## BEGIN Extracted information

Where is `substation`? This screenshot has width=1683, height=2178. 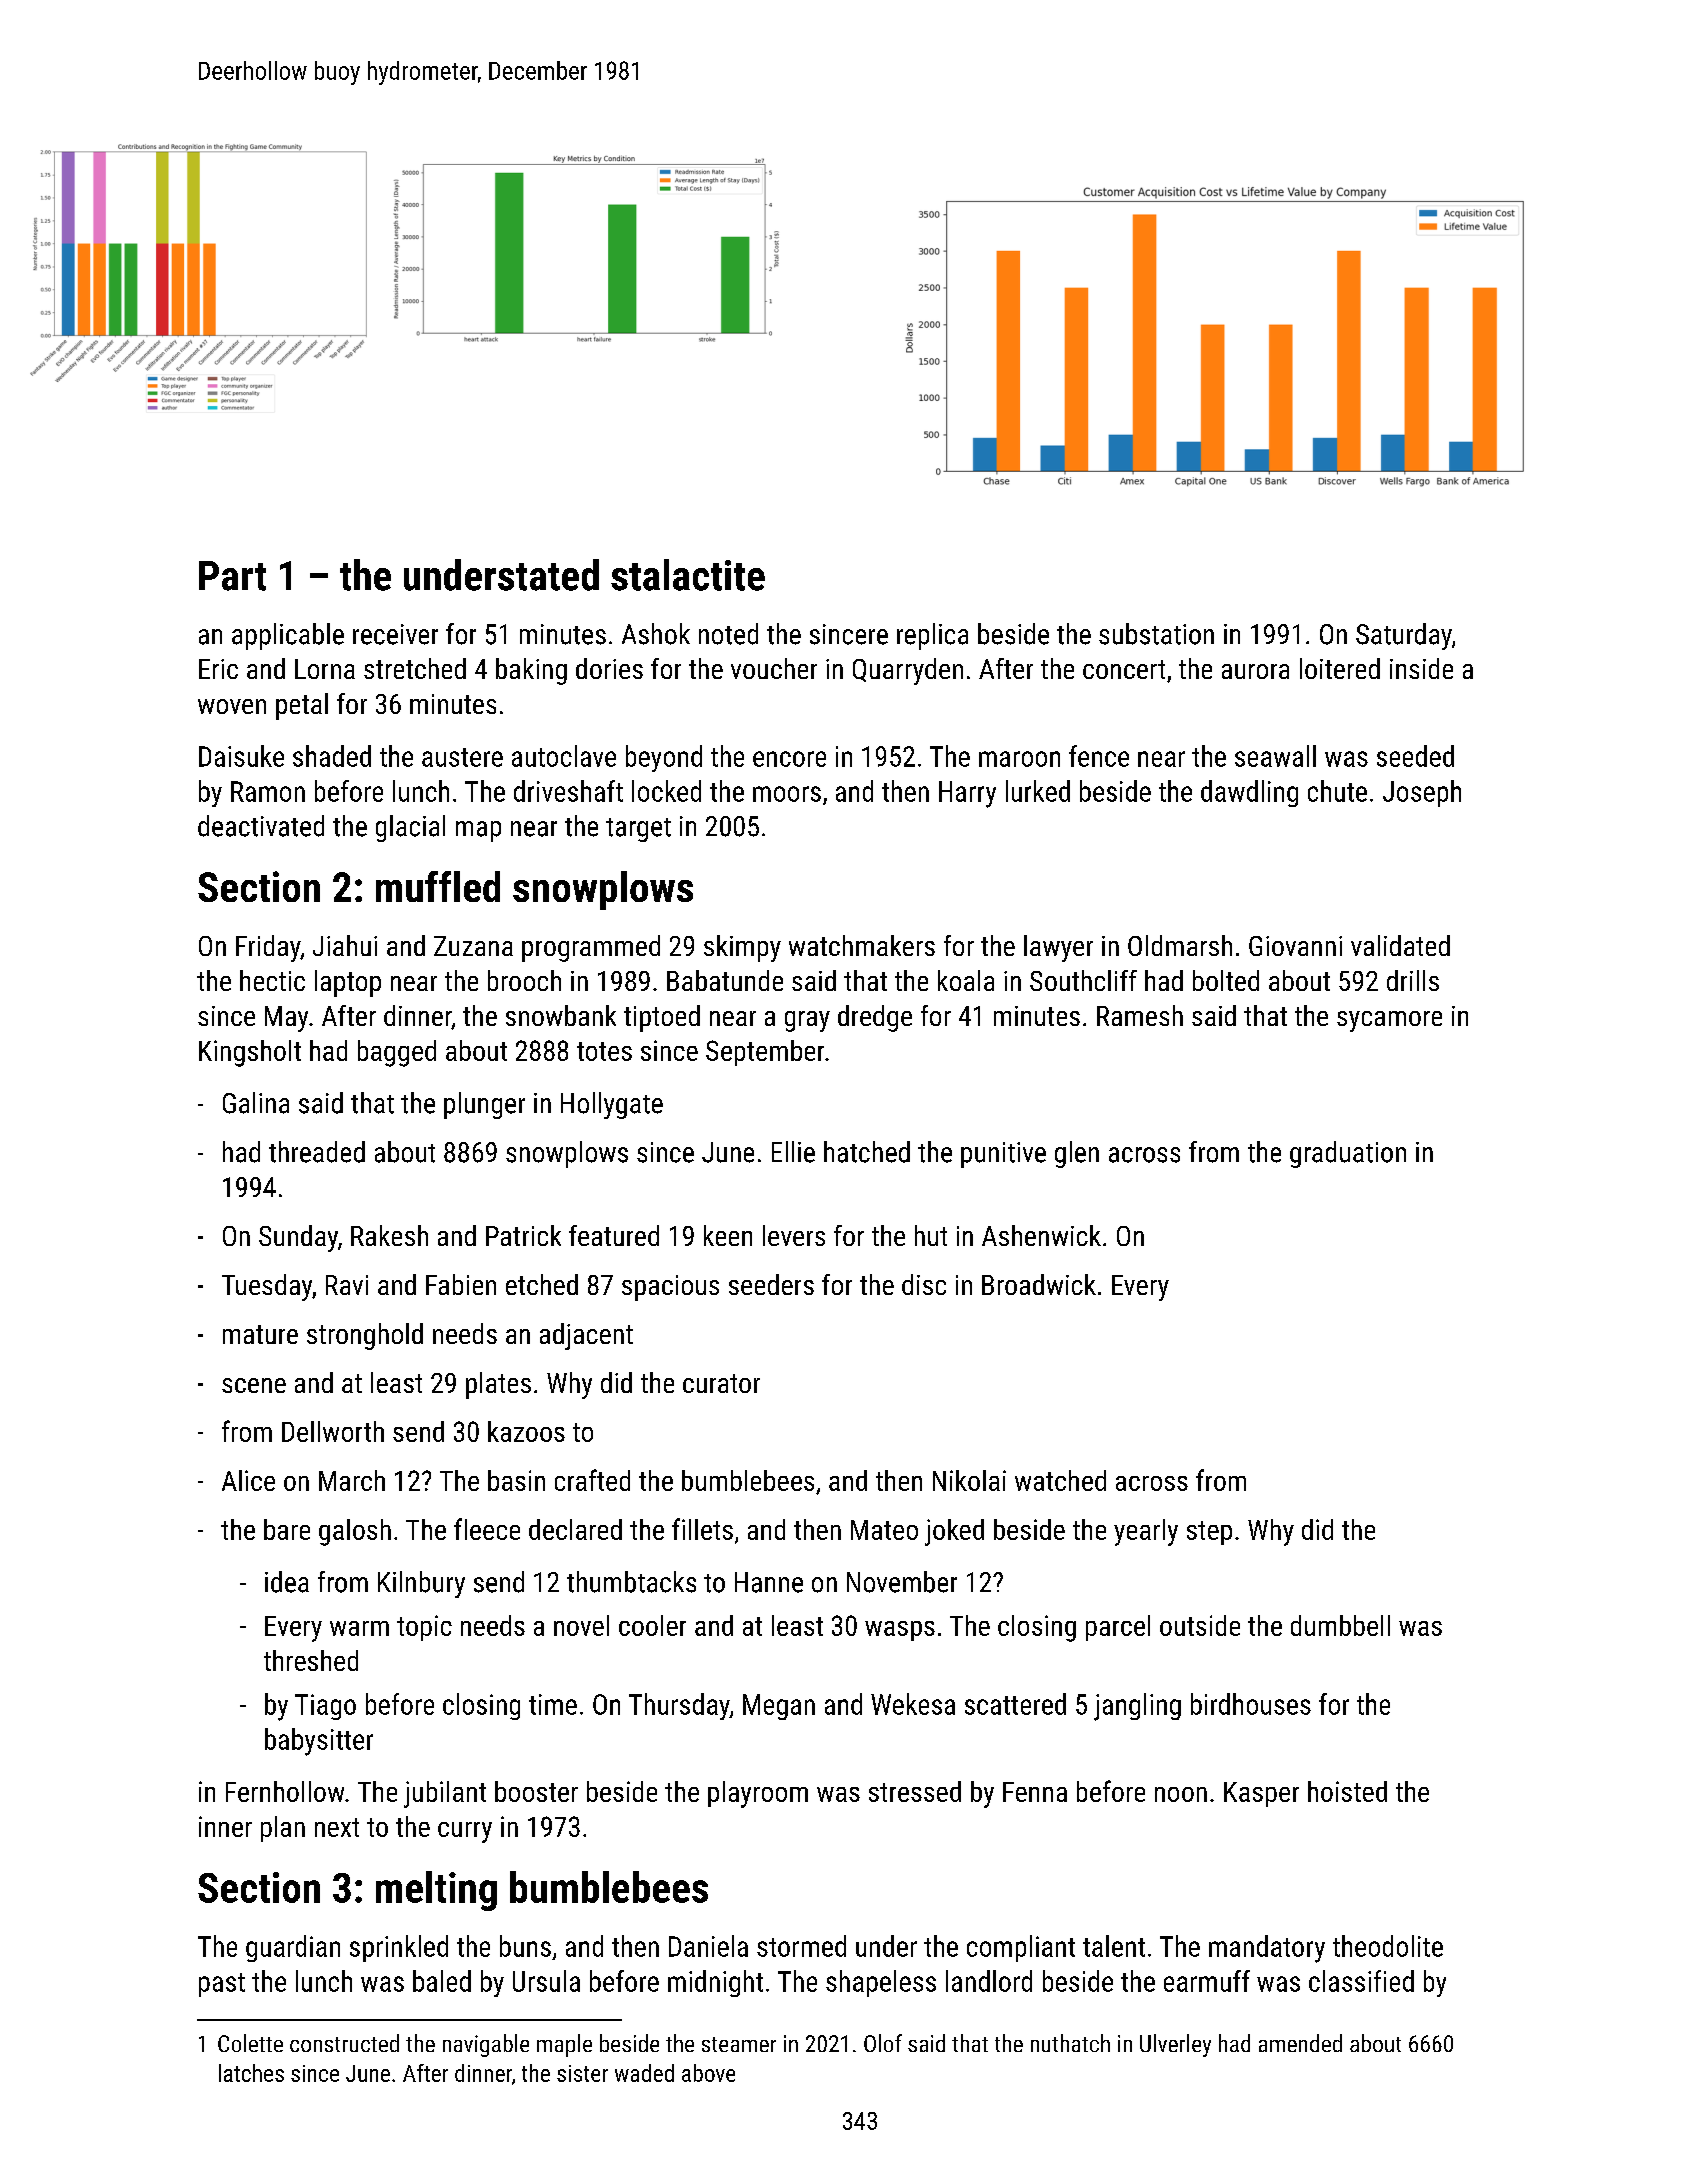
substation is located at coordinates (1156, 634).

## END Extracted information
## BEGIN Extracted information

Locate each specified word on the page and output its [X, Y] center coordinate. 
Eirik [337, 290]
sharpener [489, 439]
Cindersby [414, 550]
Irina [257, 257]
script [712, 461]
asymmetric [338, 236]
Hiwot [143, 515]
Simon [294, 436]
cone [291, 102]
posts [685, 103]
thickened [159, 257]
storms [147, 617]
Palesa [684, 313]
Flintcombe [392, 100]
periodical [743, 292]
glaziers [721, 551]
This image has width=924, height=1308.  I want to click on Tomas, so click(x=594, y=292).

## END Extracted information

▶ Required work: Please repeat the records word for word, starting at the line that contains "has width=1683, height=2178." and stopping after the line that contains "substation is located". Leave the pictures out.

▶ Solution to this task:
Where is `substation`? This screenshot has width=1683, height=2178. 
substation is located at coordinates (1156, 634).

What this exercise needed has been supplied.